[Records contained in a dataset]
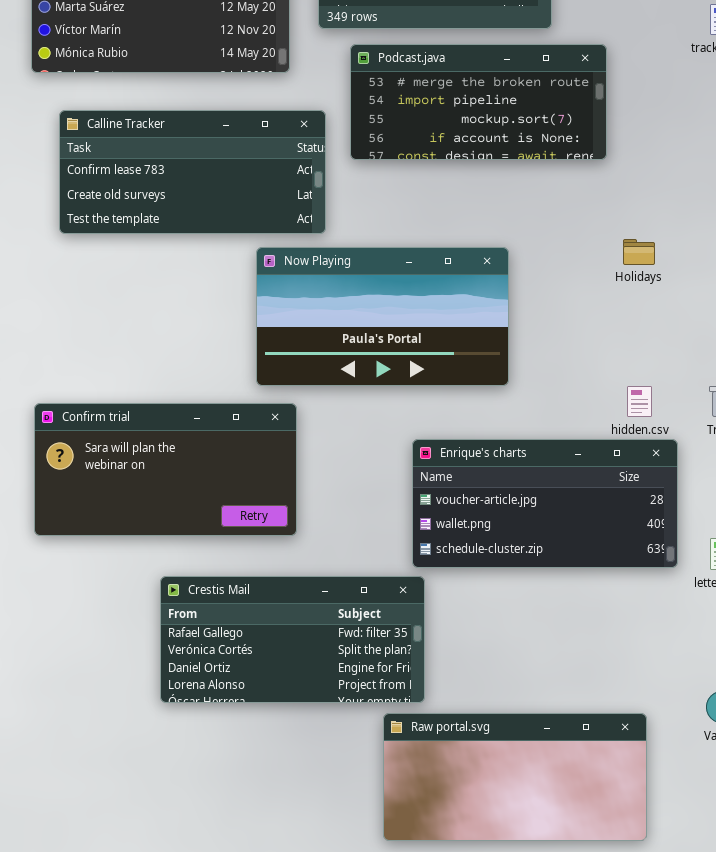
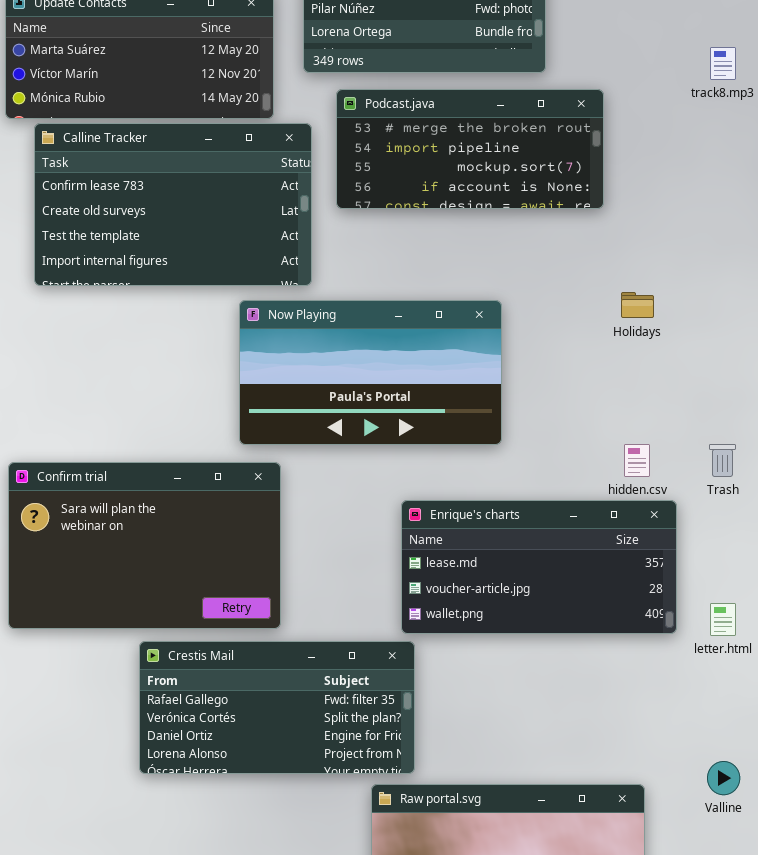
Calline Tracker: [59,110,326,234] -> [34,123,312,286], resized
Confirm trial: [34,403,297,536] -> [8,462,281,629], resized
Enrique's charts: [412,439,678,568] -> [401,500,677,634], scrolled up 1 row

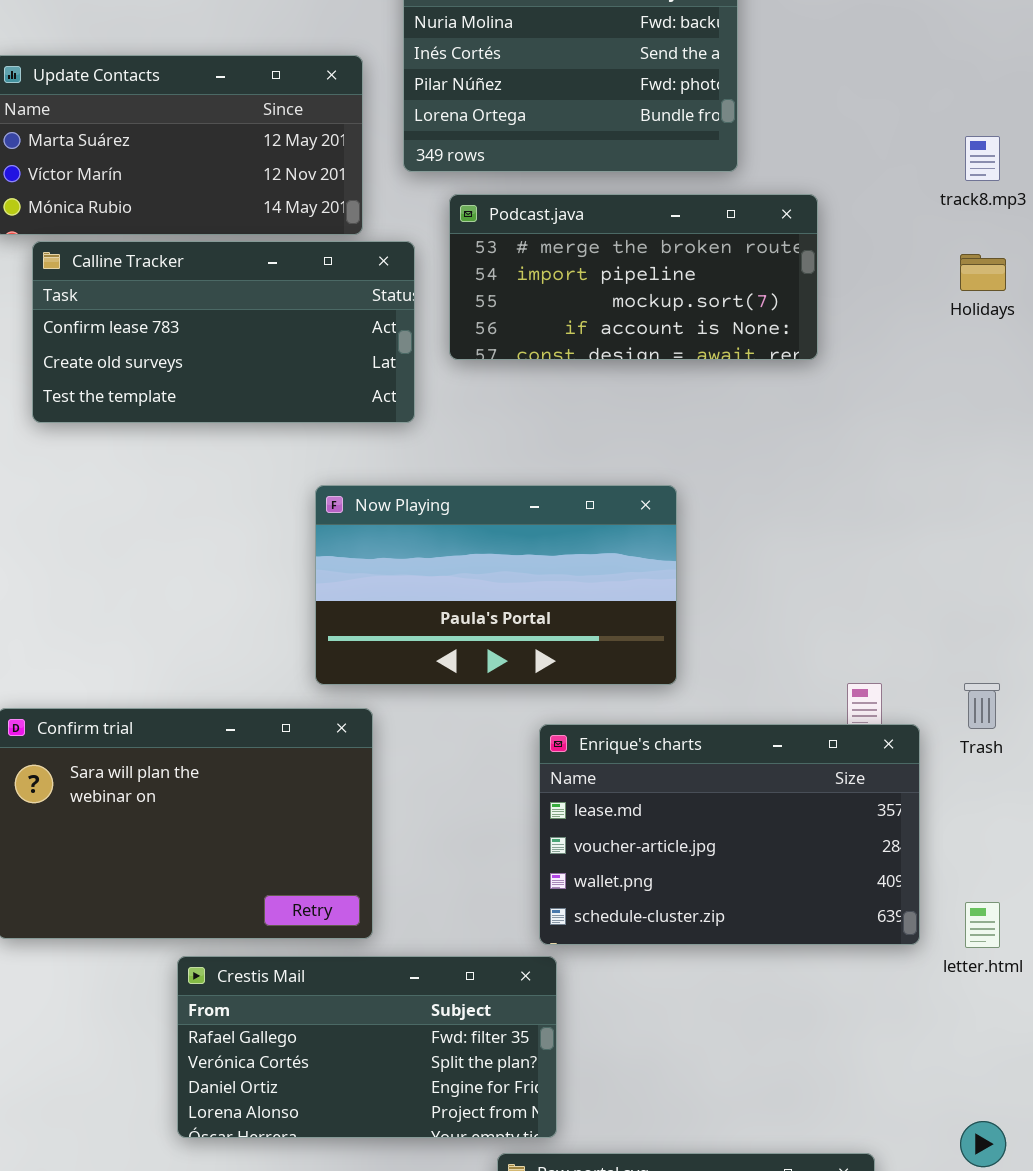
Calline Tracker: [34,123,312,286] -> [32,241,415,423], resized
Holidays: [621,292,654,318] -> [960,254,1006,291], moved
Enrique's charts: [401,500,677,634] -> [539,724,920,945], resized

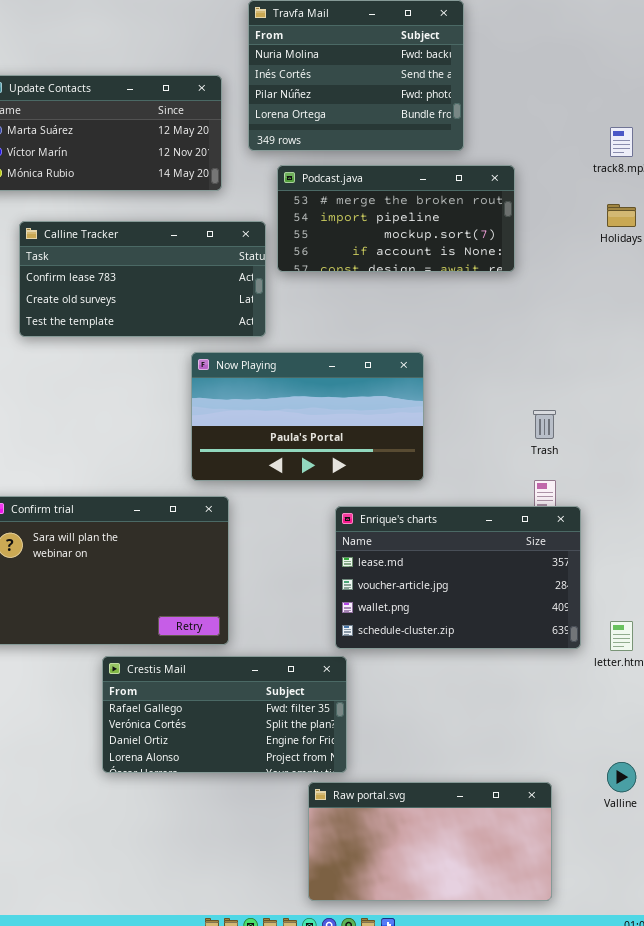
Calline Tracker: [32,241,415,423] -> [19,221,266,337], moved
Trash: [964,683,1000,729] -> [533,410,556,439], moved

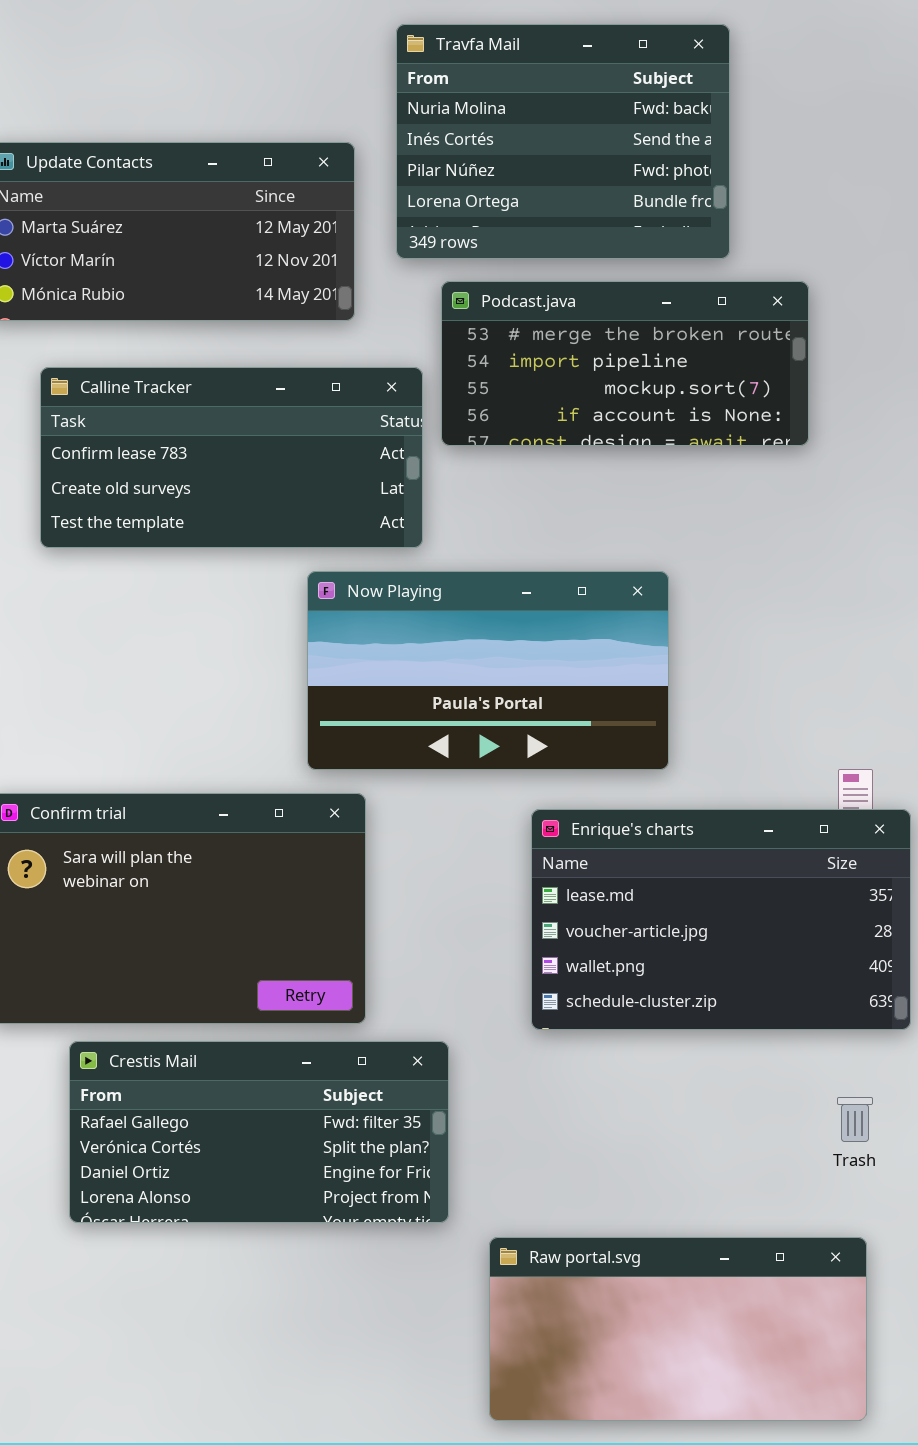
Trash: [533,410,556,439] -> [837,1097,873,1142], moved
Crestis Mail: [102,656,347,773] -> [69,1041,449,1223], moved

— Directions —
Set down every record exactly as written, but drop the pictures.

— Solution —
Calline Tracker: [59,110,326,234] -> [34,123,312,286], resized
Confirm trial: [34,403,297,536] -> [8,462,281,629], resized
Enrique's charts: [412,439,678,568] -> [401,500,677,634], scrolled up 1 row

Calline Tracker: [34,123,312,286] -> [32,241,415,423], resized
Holidays: [621,292,654,318] -> [960,254,1006,291], moved
Enrique's charts: [401,500,677,634] -> [539,724,920,945], resized

Calline Tracker: [32,241,415,423] -> [19,221,266,337], moved
Trash: [964,683,1000,729] -> [533,410,556,439], moved

Trash: [533,410,556,439] -> [837,1097,873,1142], moved
Crestis Mail: [102,656,347,773] -> [69,1041,449,1223], moved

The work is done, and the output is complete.